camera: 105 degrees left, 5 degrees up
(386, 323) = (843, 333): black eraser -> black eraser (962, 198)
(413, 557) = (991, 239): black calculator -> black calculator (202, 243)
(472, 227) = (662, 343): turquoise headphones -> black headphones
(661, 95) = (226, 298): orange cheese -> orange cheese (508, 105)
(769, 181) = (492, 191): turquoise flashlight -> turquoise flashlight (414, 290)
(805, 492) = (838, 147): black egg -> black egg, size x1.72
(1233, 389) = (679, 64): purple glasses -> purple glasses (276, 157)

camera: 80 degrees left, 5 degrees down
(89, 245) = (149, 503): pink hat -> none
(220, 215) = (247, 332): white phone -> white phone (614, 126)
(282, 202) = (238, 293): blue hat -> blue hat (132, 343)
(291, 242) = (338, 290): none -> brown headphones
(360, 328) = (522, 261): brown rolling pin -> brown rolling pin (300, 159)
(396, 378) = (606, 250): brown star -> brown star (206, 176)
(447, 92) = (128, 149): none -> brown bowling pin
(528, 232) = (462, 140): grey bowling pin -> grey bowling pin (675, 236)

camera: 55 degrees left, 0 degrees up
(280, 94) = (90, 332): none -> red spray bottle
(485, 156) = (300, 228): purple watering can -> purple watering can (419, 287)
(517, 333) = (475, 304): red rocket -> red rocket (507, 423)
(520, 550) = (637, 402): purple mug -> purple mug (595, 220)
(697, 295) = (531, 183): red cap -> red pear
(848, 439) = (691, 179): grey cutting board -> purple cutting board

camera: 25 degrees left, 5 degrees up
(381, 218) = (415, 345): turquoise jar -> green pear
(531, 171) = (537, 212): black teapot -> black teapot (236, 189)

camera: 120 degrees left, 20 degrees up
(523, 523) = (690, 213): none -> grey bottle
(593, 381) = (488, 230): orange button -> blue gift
::::::::::
Activity
Repeat all of the data exactly as given.

Answer below
camera: 105 degrees left, 5 degrees up
(386, 323) = (843, 333): black eraser -> black eraser (962, 198)
(413, 557) = (991, 239): black calculator -> black calculator (202, 243)
(472, 227) = (662, 343): turquoise headphones -> black headphones
(661, 95) = (226, 298): orange cheese -> orange cheese (508, 105)
(769, 181) = (492, 191): turquoise flashlight -> turquoise flashlight (414, 290)
(805, 492) = (838, 147): black egg -> black egg, size x1.72
(1233, 389) = (679, 64): purple glasses -> purple glasses (276, 157)

camera: 80 degrees left, 5 degrees down
(89, 245) = (149, 503): pink hat -> none
(220, 215) = (247, 332): white phone -> white phone (614, 126)
(282, 202) = (238, 293): blue hat -> blue hat (132, 343)
(291, 242) = (338, 290): none -> brown headphones
(360, 328) = (522, 261): brown rolling pin -> brown rolling pin (300, 159)
(396, 378) = (606, 250): brown star -> brown star (206, 176)
(447, 92) = (128, 149): none -> brown bowling pin
(528, 232) = (462, 140): grey bowling pin -> grey bowling pin (675, 236)

camera: 55 degrees left, 0 degrees up
(280, 94) = (90, 332): none -> red spray bottle
(485, 156) = (300, 228): purple watering can -> purple watering can (419, 287)
(517, 333) = (475, 304): red rocket -> red rocket (507, 423)
(520, 550) = (637, 402): purple mug -> purple mug (595, 220)
(697, 295) = (531, 183): red cap -> red pear
(848, 439) = (691, 179): grey cutting board -> purple cutting board

camera: 25 degrees left, 5 degrees up
(381, 218) = (415, 345): turquoise jar -> green pear
(531, 171) = (537, 212): black teapot -> black teapot (236, 189)

camera: 120 degrees left, 20 degrees up
(523, 523) = (690, 213): none -> grey bottle
(593, 381) = (488, 230): orange button -> blue gift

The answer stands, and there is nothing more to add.